BEGIN EXERCISE INPUT

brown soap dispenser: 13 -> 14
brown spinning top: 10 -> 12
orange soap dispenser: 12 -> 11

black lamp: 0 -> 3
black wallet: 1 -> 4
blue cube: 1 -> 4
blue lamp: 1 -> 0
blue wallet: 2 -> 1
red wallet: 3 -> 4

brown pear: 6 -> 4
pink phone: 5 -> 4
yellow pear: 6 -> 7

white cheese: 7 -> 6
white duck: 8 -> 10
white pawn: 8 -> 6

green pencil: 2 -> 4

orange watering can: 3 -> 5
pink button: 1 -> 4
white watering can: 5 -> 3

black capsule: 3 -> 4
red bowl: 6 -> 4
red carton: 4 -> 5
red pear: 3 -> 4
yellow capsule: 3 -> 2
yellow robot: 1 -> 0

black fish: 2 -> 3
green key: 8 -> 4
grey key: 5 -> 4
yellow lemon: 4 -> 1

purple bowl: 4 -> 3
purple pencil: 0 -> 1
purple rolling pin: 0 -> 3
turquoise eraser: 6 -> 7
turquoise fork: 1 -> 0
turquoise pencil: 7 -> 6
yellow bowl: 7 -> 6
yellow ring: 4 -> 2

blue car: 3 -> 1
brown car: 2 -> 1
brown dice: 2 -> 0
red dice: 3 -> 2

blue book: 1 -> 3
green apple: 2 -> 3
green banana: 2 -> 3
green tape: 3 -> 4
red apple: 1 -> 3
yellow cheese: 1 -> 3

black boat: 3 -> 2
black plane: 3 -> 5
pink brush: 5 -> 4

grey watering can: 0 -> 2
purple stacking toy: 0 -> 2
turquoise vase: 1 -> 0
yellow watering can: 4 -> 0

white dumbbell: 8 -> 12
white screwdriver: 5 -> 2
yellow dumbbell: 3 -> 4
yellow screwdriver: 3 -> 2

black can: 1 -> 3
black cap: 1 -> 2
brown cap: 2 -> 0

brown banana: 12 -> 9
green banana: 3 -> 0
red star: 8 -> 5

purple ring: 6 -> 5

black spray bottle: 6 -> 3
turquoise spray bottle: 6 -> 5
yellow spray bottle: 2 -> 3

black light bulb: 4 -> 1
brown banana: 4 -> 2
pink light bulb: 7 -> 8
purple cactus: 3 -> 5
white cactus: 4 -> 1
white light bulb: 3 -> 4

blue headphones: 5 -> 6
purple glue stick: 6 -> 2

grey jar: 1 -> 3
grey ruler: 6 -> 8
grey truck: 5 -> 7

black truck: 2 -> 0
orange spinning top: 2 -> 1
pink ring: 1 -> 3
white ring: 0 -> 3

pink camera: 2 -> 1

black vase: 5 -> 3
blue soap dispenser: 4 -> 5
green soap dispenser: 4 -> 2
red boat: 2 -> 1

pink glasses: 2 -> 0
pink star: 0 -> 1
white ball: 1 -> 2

END EXERCISE INPUT

### WHAT TO WORK ON
All entries are to be retyped with no difference from the original.

### EXERCISE OUTPUT
brown soap dispenser: 13 -> 14
brown spinning top: 10 -> 12
orange soap dispenser: 12 -> 11

black lamp: 0 -> 3
black wallet: 1 -> 4
blue cube: 1 -> 4
blue lamp: 1 -> 0
blue wallet: 2 -> 1
red wallet: 3 -> 4

brown pear: 6 -> 4
pink phone: 5 -> 4
yellow pear: 6 -> 7

white cheese: 7 -> 6
white duck: 8 -> 10
white pawn: 8 -> 6

green pencil: 2 -> 4

orange watering can: 3 -> 5
pink button: 1 -> 4
white watering can: 5 -> 3

black capsule: 3 -> 4
red bowl: 6 -> 4
red carton: 4 -> 5
red pear: 3 -> 4
yellow capsule: 3 -> 2
yellow robot: 1 -> 0

black fish: 2 -> 3
green key: 8 -> 4
grey key: 5 -> 4
yellow lemon: 4 -> 1

purple bowl: 4 -> 3
purple pencil: 0 -> 1
purple rolling pin: 0 -> 3
turquoise eraser: 6 -> 7
turquoise fork: 1 -> 0
turquoise pencil: 7 -> 6
yellow bowl: 7 -> 6
yellow ring: 4 -> 2

blue car: 3 -> 1
brown car: 2 -> 1
brown dice: 2 -> 0
red dice: 3 -> 2

blue book: 1 -> 3
green apple: 2 -> 3
green banana: 2 -> 3
green tape: 3 -> 4
red apple: 1 -> 3
yellow cheese: 1 -> 3

black boat: 3 -> 2
black plane: 3 -> 5
pink brush: 5 -> 4

grey watering can: 0 -> 2
purple stacking toy: 0 -> 2
turquoise vase: 1 -> 0
yellow watering can: 4 -> 0

white dumbbell: 8 -> 12
white screwdriver: 5 -> 2
yellow dumbbell: 3 -> 4
yellow screwdriver: 3 -> 2

black can: 1 -> 3
black cap: 1 -> 2
brown cap: 2 -> 0

brown banana: 12 -> 9
green banana: 3 -> 0
red star: 8 -> 5

purple ring: 6 -> 5

black spray bottle: 6 -> 3
turquoise spray bottle: 6 -> 5
yellow spray bottle: 2 -> 3

black light bulb: 4 -> 1
brown banana: 4 -> 2
pink light bulb: 7 -> 8
purple cactus: 3 -> 5
white cactus: 4 -> 1
white light bulb: 3 -> 4

blue headphones: 5 -> 6
purple glue stick: 6 -> 2

grey jar: 1 -> 3
grey ruler: 6 -> 8
grey truck: 5 -> 7

black truck: 2 -> 0
orange spinning top: 2 -> 1
pink ring: 1 -> 3
white ring: 0 -> 3

pink camera: 2 -> 1

black vase: 5 -> 3
blue soap dispenser: 4 -> 5
green soap dispenser: 4 -> 2
red boat: 2 -> 1

pink glasses: 2 -> 0
pink star: 0 -> 1
white ball: 1 -> 2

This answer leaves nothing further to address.